Spatial change descriptions:
=== Begin Enclosure ===

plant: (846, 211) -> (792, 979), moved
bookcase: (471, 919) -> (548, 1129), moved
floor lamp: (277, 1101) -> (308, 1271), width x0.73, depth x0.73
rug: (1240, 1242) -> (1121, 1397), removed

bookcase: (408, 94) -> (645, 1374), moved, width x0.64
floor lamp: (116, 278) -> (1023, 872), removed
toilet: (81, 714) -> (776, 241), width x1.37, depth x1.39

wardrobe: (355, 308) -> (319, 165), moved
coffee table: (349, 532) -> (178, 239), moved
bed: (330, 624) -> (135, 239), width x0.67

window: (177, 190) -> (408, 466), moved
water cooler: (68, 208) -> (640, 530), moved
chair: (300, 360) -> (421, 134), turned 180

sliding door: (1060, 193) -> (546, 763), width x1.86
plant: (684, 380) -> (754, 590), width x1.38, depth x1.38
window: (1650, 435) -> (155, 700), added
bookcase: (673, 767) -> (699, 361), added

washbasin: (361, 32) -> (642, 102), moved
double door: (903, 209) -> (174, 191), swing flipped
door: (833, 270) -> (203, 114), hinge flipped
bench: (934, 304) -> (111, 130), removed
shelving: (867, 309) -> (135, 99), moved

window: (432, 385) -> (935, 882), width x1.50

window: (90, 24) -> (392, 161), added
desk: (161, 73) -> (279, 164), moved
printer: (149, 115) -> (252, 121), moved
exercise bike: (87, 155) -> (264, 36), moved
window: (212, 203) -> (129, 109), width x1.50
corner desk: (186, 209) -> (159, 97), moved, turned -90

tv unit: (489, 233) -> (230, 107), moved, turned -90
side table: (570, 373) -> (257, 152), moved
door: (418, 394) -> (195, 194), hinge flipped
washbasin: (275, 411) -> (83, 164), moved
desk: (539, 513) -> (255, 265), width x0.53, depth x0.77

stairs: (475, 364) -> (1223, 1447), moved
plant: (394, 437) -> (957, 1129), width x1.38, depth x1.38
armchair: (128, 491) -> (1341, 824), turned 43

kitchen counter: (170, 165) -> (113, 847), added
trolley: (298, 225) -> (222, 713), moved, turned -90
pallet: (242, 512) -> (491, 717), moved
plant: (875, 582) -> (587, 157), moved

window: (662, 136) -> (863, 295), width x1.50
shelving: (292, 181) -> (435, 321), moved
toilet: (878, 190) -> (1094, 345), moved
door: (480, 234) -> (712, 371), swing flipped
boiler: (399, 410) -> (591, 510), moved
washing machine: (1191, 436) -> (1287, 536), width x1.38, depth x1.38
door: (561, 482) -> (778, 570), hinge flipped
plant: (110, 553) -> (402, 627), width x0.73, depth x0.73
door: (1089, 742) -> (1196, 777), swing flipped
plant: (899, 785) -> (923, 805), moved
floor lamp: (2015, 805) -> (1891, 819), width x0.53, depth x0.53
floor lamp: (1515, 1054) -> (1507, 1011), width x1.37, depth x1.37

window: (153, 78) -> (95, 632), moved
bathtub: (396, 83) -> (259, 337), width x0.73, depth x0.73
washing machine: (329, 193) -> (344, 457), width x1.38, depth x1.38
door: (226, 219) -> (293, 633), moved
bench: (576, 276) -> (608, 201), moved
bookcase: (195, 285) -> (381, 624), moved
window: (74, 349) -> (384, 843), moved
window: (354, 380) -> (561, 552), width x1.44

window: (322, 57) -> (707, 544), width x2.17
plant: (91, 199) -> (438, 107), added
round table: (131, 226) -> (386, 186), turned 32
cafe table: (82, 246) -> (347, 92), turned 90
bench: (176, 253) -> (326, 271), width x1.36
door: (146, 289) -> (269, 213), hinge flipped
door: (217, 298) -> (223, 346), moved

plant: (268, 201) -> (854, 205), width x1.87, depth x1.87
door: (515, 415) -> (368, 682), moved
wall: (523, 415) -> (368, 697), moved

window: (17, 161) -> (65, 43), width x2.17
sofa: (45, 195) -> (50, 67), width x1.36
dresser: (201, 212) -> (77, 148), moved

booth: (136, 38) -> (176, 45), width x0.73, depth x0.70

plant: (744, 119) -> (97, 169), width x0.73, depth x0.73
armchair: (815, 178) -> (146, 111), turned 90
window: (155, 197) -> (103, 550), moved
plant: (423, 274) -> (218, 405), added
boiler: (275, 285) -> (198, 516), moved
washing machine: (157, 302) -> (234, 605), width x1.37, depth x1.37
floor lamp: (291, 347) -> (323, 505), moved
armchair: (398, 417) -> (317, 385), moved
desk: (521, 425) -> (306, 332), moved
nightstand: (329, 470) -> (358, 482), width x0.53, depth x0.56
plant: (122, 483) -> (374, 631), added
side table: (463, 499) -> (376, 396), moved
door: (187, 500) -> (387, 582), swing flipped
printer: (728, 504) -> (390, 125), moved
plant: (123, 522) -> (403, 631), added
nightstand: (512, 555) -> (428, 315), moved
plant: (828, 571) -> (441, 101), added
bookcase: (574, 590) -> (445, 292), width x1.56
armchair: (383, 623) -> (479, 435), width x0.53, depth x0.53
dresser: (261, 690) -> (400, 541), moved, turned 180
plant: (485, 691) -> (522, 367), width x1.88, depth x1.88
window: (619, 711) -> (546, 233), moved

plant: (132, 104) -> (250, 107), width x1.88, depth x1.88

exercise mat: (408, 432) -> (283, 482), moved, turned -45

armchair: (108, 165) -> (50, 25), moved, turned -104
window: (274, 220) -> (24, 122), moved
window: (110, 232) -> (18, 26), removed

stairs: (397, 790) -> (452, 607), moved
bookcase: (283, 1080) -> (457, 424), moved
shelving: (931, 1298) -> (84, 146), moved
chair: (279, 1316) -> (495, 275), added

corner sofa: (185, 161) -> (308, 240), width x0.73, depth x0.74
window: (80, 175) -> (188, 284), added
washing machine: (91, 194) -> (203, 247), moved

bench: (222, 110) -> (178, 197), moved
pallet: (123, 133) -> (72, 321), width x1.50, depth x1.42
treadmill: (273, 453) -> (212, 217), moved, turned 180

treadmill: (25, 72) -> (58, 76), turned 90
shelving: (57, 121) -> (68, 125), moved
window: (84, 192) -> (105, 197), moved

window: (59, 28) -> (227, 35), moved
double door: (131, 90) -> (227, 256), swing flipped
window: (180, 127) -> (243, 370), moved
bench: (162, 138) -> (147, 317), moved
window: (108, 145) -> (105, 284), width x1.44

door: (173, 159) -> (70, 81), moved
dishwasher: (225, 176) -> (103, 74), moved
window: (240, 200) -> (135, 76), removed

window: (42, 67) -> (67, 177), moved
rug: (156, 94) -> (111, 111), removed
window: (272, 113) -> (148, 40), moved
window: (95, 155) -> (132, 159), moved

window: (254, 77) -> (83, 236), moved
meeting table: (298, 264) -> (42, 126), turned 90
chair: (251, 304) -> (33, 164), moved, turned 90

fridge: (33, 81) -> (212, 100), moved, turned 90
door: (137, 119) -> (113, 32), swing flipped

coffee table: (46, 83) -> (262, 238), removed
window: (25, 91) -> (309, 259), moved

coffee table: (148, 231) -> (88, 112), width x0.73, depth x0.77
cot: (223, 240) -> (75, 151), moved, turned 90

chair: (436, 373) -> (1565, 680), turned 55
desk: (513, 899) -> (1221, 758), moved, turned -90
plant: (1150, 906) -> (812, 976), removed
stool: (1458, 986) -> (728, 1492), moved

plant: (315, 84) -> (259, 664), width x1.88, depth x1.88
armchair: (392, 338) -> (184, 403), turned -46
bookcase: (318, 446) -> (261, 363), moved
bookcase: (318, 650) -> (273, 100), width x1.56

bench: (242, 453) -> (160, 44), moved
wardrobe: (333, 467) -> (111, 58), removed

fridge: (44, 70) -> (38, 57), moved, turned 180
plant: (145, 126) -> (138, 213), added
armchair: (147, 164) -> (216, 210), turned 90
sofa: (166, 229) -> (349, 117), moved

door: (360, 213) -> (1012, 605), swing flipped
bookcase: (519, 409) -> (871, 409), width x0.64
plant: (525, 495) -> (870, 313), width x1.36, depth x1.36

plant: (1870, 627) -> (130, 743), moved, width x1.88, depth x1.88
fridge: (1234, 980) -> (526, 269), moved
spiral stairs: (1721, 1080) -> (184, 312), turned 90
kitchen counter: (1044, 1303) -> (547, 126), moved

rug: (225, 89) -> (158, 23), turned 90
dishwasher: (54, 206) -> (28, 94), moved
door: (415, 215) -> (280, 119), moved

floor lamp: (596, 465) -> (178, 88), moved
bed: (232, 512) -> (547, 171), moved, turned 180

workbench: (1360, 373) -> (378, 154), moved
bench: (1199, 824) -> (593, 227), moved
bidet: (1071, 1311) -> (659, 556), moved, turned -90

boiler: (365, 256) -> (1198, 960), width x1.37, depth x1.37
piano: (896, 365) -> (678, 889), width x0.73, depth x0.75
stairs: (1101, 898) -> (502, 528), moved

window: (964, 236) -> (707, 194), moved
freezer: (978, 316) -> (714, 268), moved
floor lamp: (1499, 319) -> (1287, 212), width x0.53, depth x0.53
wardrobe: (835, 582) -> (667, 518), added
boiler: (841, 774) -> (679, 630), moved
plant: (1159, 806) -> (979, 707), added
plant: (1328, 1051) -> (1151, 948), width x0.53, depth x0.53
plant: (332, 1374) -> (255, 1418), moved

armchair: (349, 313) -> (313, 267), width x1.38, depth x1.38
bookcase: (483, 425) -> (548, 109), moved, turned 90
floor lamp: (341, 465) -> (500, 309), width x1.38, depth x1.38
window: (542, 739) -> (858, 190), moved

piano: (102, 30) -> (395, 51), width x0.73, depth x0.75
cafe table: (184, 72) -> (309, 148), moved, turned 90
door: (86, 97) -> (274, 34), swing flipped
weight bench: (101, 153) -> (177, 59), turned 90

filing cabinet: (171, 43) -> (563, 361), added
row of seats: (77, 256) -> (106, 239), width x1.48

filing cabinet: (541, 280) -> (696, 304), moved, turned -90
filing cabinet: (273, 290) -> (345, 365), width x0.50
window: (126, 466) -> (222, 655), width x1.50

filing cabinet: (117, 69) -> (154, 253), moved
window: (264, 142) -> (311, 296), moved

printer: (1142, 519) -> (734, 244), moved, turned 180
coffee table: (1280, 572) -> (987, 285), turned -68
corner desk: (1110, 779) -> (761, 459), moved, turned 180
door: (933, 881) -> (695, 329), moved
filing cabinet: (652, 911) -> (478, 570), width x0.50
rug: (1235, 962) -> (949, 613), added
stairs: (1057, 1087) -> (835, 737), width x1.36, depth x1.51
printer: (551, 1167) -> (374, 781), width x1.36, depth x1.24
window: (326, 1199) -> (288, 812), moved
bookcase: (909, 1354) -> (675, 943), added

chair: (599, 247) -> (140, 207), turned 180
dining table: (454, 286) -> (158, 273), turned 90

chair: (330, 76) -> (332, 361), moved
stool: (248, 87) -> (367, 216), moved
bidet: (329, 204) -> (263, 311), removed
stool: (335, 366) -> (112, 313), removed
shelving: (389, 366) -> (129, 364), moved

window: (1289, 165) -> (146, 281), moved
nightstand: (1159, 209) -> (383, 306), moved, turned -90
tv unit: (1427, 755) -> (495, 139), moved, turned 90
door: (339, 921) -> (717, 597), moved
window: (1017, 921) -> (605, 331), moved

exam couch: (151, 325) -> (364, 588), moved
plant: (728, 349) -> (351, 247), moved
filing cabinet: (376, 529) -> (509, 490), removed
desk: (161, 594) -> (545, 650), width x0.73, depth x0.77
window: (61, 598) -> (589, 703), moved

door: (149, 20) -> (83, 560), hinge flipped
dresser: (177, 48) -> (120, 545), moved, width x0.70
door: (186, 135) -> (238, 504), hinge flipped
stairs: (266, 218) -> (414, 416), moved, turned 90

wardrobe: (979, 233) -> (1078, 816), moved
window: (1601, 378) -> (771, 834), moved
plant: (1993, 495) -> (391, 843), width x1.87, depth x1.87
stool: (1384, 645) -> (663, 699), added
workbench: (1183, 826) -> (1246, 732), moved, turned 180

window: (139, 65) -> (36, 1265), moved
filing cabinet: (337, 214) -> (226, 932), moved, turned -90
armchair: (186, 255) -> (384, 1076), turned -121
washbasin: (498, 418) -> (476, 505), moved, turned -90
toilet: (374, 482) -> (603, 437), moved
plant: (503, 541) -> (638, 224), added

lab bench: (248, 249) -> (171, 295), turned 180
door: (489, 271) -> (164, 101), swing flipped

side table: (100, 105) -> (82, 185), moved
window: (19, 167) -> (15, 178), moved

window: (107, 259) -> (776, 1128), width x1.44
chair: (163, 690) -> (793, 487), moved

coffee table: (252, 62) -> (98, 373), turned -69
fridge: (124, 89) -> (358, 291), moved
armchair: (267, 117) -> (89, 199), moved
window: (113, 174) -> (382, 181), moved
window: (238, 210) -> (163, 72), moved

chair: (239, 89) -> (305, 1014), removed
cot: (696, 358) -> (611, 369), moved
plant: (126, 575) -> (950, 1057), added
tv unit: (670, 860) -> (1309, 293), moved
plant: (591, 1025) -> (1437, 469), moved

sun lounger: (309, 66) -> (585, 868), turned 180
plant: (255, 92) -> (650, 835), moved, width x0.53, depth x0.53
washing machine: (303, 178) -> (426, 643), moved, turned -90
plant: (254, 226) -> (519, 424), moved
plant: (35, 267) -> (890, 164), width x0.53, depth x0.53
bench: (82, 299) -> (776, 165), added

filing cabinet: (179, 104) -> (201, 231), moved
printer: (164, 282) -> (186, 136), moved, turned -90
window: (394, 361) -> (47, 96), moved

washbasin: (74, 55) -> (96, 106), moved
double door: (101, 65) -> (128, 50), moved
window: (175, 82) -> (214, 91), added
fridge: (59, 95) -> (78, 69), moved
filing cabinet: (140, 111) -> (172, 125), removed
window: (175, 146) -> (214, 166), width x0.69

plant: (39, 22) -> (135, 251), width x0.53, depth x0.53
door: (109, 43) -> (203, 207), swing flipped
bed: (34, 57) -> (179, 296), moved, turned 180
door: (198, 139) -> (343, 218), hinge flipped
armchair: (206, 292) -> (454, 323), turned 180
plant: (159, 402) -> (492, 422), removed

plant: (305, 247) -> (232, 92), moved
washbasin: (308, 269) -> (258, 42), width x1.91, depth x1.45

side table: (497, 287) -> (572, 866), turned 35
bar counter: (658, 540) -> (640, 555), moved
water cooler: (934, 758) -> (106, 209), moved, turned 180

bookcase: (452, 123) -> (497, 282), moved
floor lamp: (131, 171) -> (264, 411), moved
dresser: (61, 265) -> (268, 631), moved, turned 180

=== End Enclosure ===

YOUR ASSIGNMENT
With the line that has "filing cabinet: (171, 43)" as the first and the line that has "filing cabinet: (652, 911)" as the last, repeat exactly that run of lines above and no more.

EXPECTED ANSWER
filing cabinet: (171, 43) -> (563, 361), added
row of seats: (77, 256) -> (106, 239), width x1.48

filing cabinet: (541, 280) -> (696, 304), moved, turned -90
filing cabinet: (273, 290) -> (345, 365), width x0.50
window: (126, 466) -> (222, 655), width x1.50

filing cabinet: (117, 69) -> (154, 253), moved
window: (264, 142) -> (311, 296), moved

printer: (1142, 519) -> (734, 244), moved, turned 180
coffee table: (1280, 572) -> (987, 285), turned -68
corner desk: (1110, 779) -> (761, 459), moved, turned 180
door: (933, 881) -> (695, 329), moved
filing cabinet: (652, 911) -> (478, 570), width x0.50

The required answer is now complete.